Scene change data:
'''
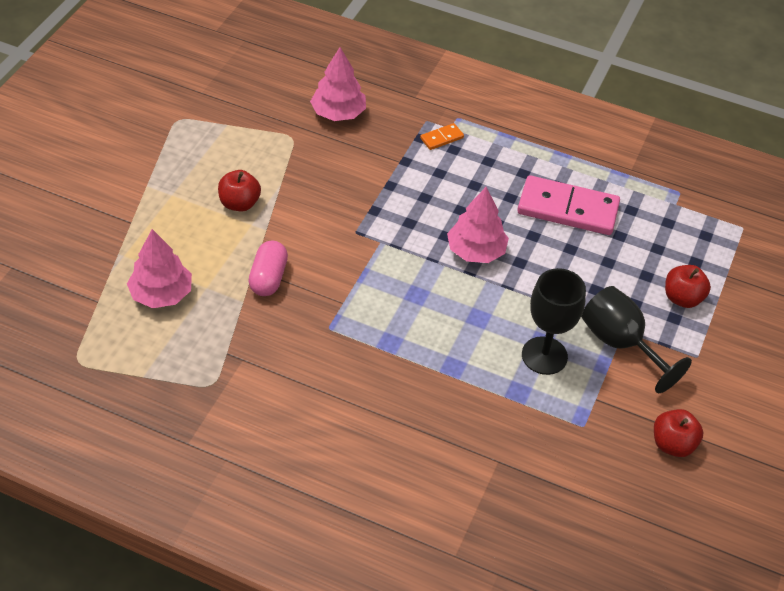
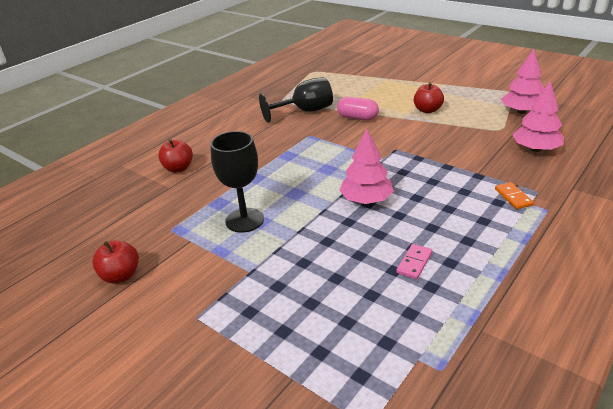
camera: 110 degrees right, 15 degrees down
(161, 294) = (353, 89): pink tree -> pink tree (522, 112)
(568, 209) = (414, 263): pink domino -> pink domino, size x0.44
(620, 344) = (236, 266): black goblet -> black goblet (305, 111)
(682, 298) = (272, 325): red apple -> red apple (178, 168)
'''
WHAT TO WORK ON → With the pictures set aside, please write out all of the records above exactly.

RESPONSE BELOW →
camera: 110 degrees right, 15 degrees down
(161, 294) = (353, 89): pink tree -> pink tree (522, 112)
(568, 209) = (414, 263): pink domino -> pink domino, size x0.44
(620, 344) = (236, 266): black goblet -> black goblet (305, 111)
(682, 298) = (272, 325): red apple -> red apple (178, 168)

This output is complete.